> [TASK DESCRIPTION] Precisely the lines from the one with "new: yellow rikale" through the end of the data, both included, must make up the response, each restated word for word.

[Stored data entries]
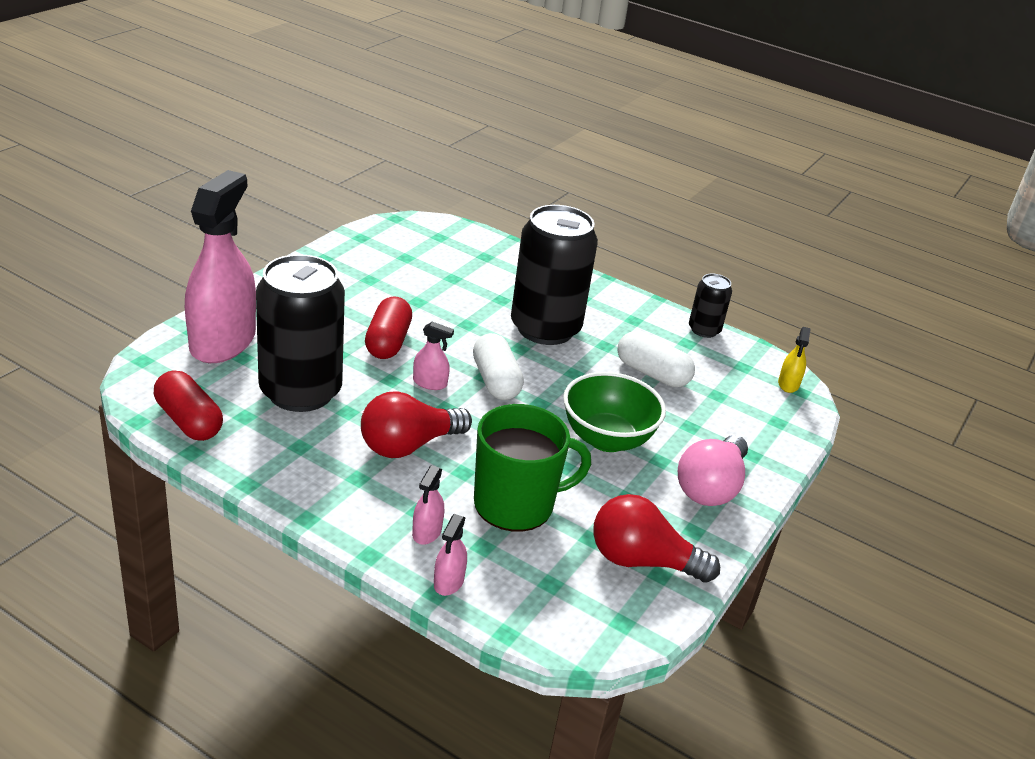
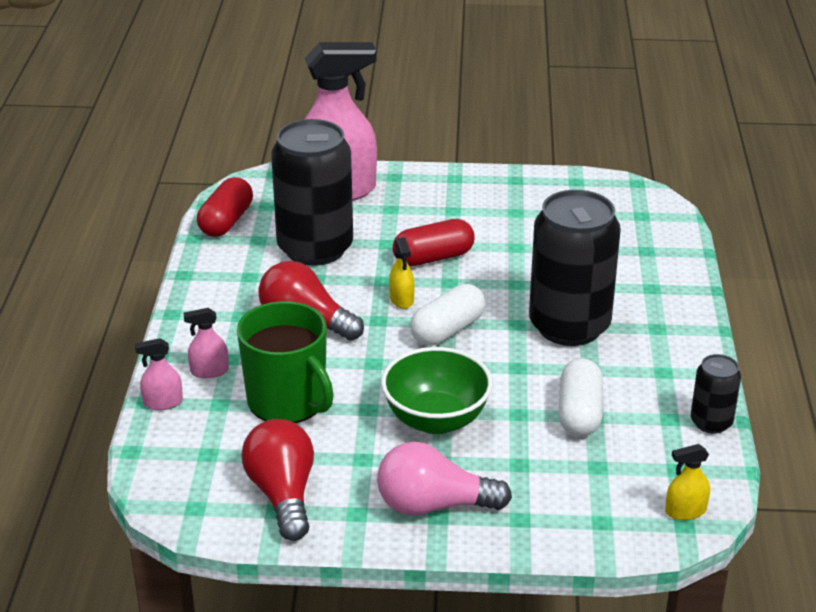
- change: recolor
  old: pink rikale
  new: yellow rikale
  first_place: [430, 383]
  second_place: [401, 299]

> [REPLY TO THE TASK]
  new: yellow rikale
  first_place: [430, 383]
  second_place: [401, 299]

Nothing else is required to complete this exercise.